◆ What is needed
Output, word for word, each line from the one with "(492, 468) = (346, 277): brown mouse -> none" through the end of the listing below, excluding every picture.
----- Extracted information
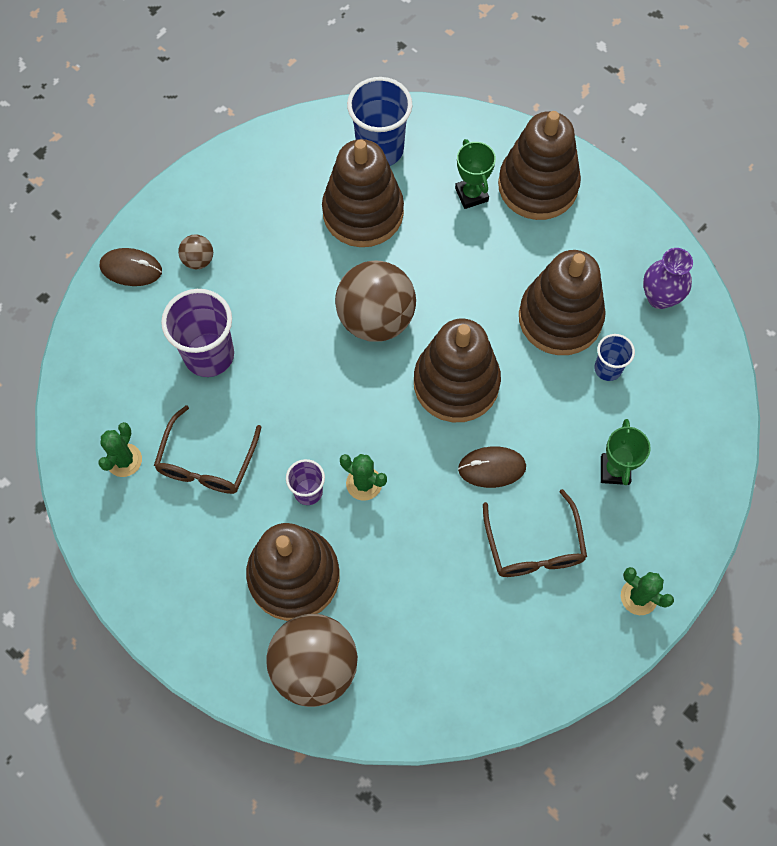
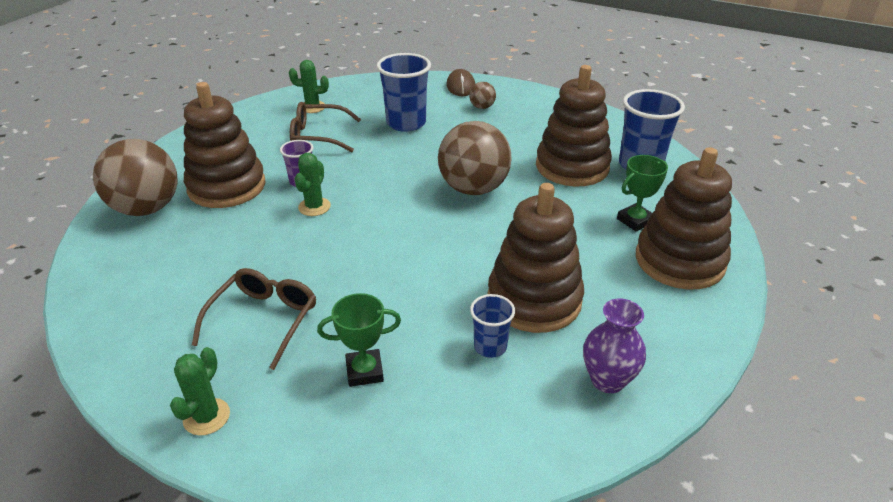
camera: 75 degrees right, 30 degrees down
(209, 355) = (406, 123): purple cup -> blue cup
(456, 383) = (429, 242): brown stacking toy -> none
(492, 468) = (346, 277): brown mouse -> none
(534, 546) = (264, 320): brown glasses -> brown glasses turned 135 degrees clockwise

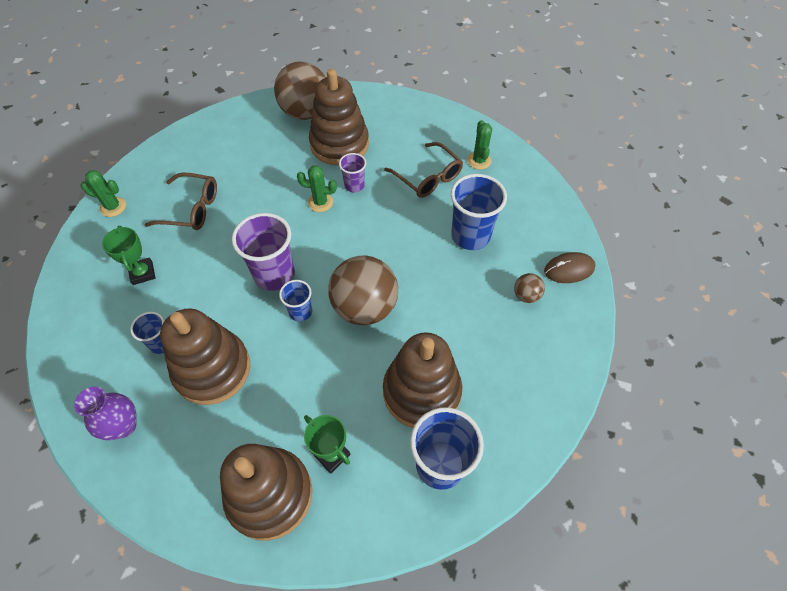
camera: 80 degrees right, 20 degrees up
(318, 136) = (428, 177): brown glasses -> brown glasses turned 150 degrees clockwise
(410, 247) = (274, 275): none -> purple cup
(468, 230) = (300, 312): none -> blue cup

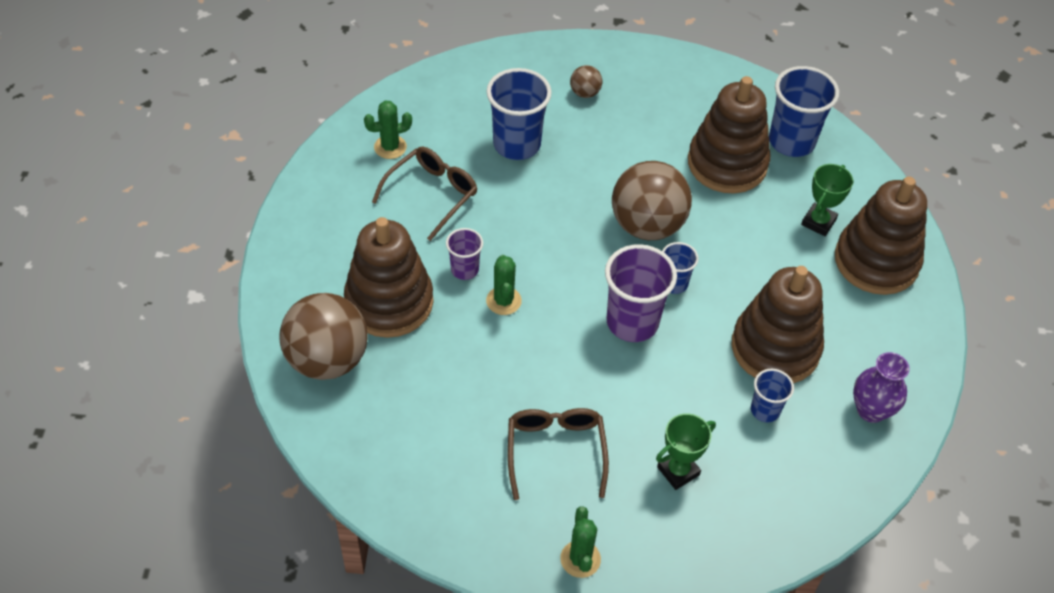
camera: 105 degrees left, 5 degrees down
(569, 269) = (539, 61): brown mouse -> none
----------
◆ Response to this task
(492, 468) = (346, 277): brown mouse -> none
(534, 546) = (264, 320): brown glasses -> brown glasses turned 135 degrees clockwise

camera: 80 degrees right, 20 degrees up
(318, 136) = (428, 177): brown glasses -> brown glasses turned 150 degrees clockwise
(410, 247) = (274, 275): none -> purple cup
(468, 230) = (300, 312): none -> blue cup

camera: 105 degrees left, 5 degrees down
(569, 269) = (539, 61): brown mouse -> none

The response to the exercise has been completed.